BEGIN DATA FOR ANALYSIS

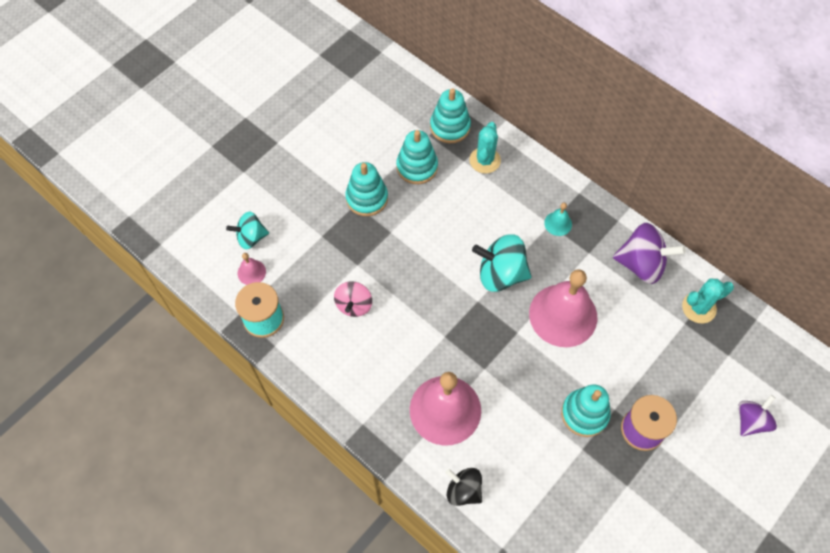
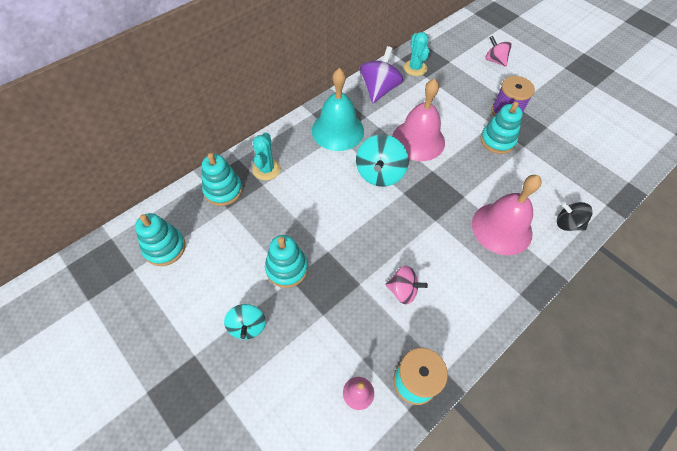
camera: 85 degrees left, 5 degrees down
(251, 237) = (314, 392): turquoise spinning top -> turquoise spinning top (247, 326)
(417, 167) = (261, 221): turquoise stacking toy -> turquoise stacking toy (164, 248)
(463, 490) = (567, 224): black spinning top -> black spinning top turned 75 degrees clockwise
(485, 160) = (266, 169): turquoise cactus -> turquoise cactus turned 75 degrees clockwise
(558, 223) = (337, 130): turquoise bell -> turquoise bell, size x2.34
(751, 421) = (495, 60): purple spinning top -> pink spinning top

END DATA FOR ANALYSIS

WHAT IS NEEDED -
For the lines from the one containing "(251, 237) = (314, 392): turquoise" through the end of the listing above, output each exactly and leave out the rest.

COMPLETED EXERCISE -
(251, 237) = (314, 392): turquoise spinning top -> turquoise spinning top (247, 326)
(417, 167) = (261, 221): turquoise stacking toy -> turquoise stacking toy (164, 248)
(463, 490) = (567, 224): black spinning top -> black spinning top turned 75 degrees clockwise
(485, 160) = (266, 169): turquoise cactus -> turquoise cactus turned 75 degrees clockwise
(558, 223) = (337, 130): turquoise bell -> turquoise bell, size x2.34
(751, 421) = (495, 60): purple spinning top -> pink spinning top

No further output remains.